##### SOURCE MATERIAL

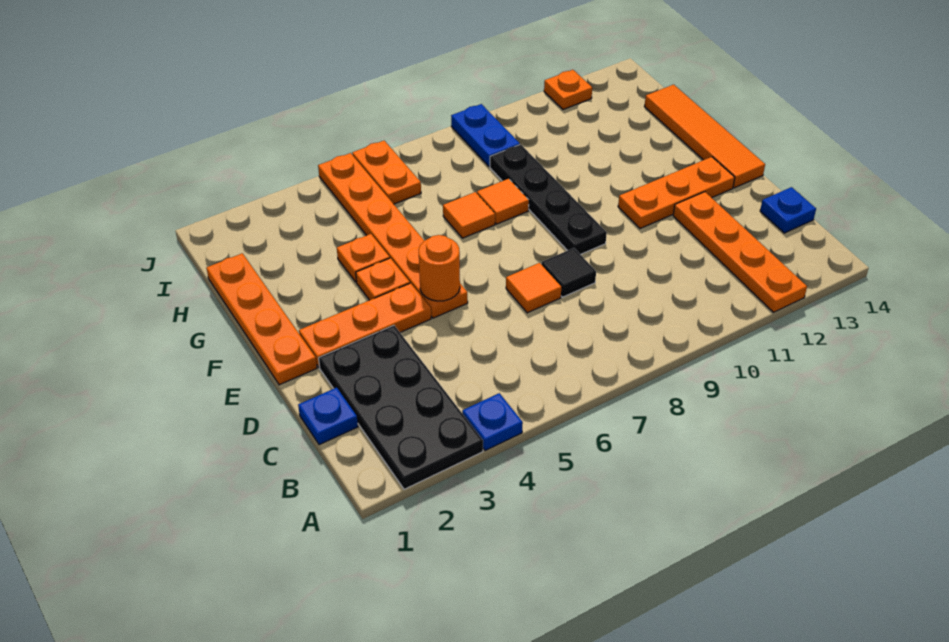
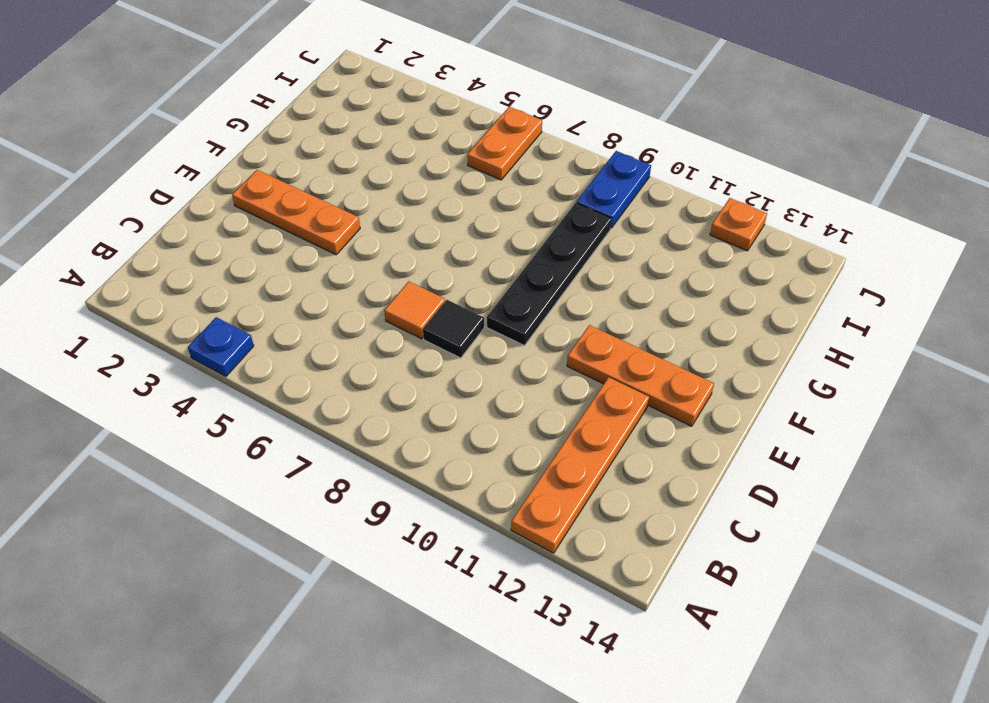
none -> black plate A2:D3 level 1
none -> blue plate C1 level 1
none -> blue plate C14 level 1

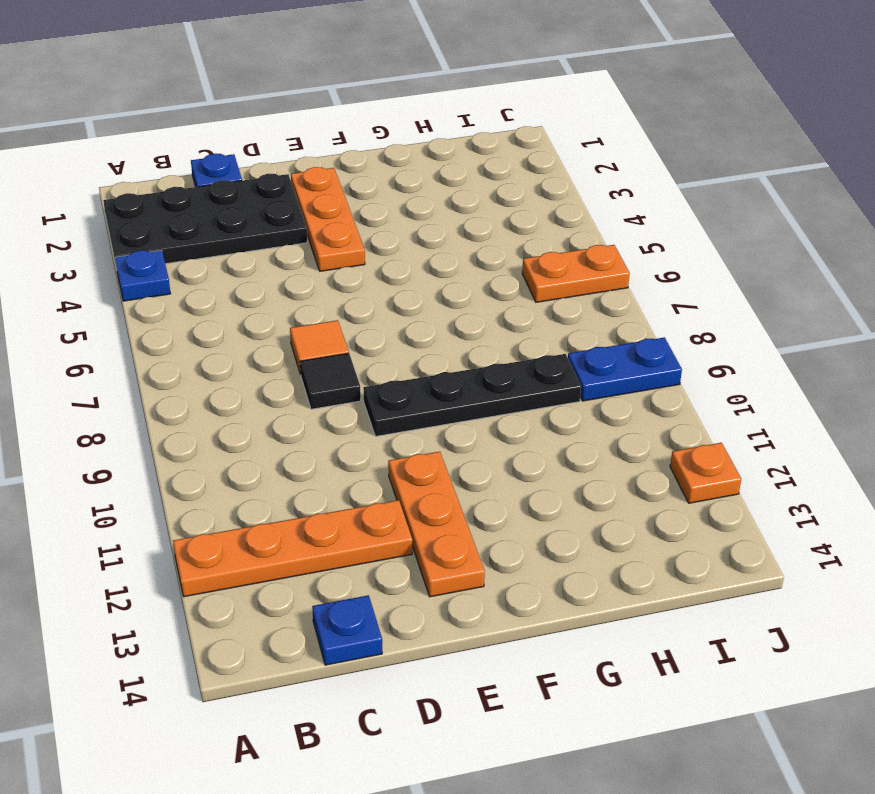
none -> orange plate E1:H1 level 1
none -> orange plate E5:J5 level 1
none -> orange tile E14:H14 level 1

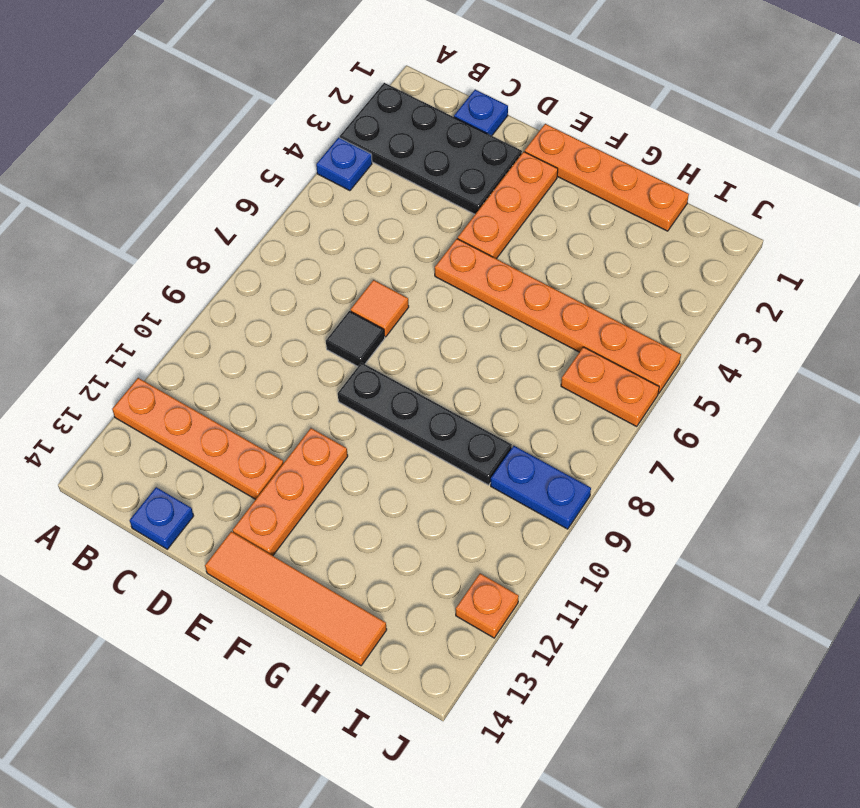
none -> orange plate F4 level 1
none -> orange plate G4 level 1
none -> orange tile G7 level 1

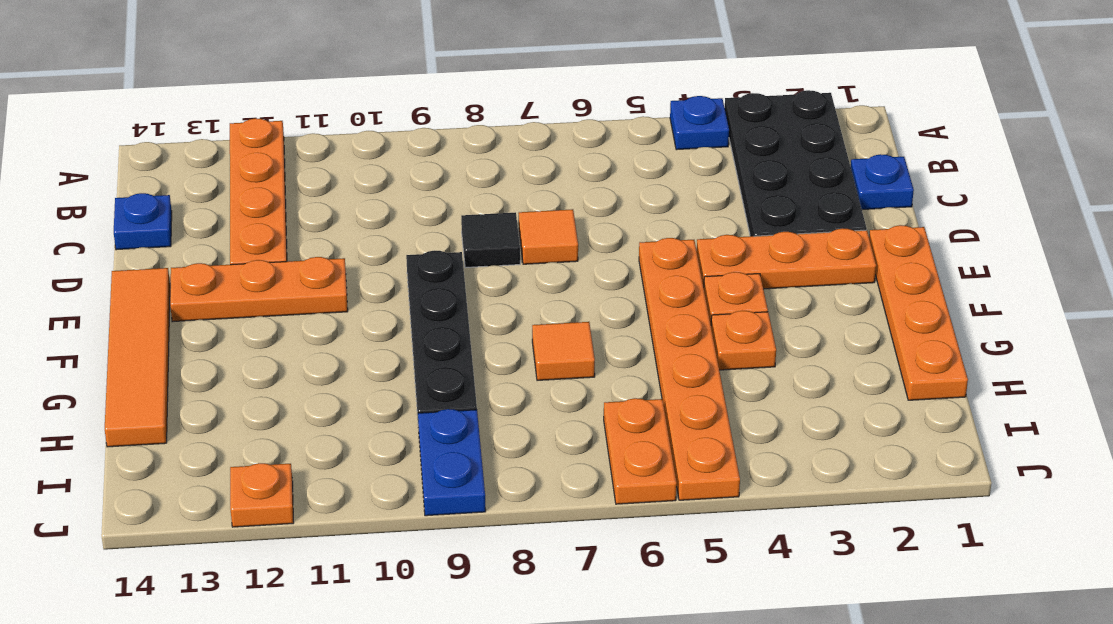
none -> orange tile G8 level 1
none -> orange round brick E5 level 2

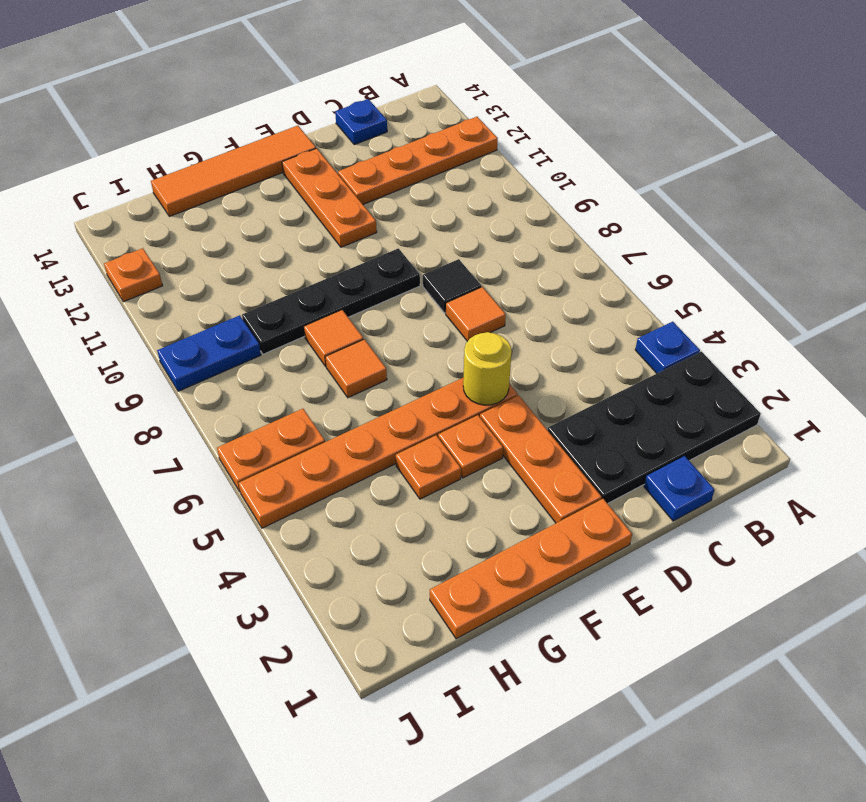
yellow round brick E5 level 2 -> orange round brick E5 level 2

##########

(PROBLEM) Nothing but the lines from the line containing "none -> orange plate E1:H1 level 1" through the last line of the records above should be written out, exactly and without the pictures.

(SOLUTION FOR THIS TASK)
none -> orange plate E1:H1 level 1
none -> orange plate E5:J5 level 1
none -> orange tile E14:H14 level 1

none -> orange plate F4 level 1
none -> orange plate G4 level 1
none -> orange tile G7 level 1

none -> orange tile G8 level 1
none -> orange round brick E5 level 2

yellow round brick E5 level 2 -> orange round brick E5 level 2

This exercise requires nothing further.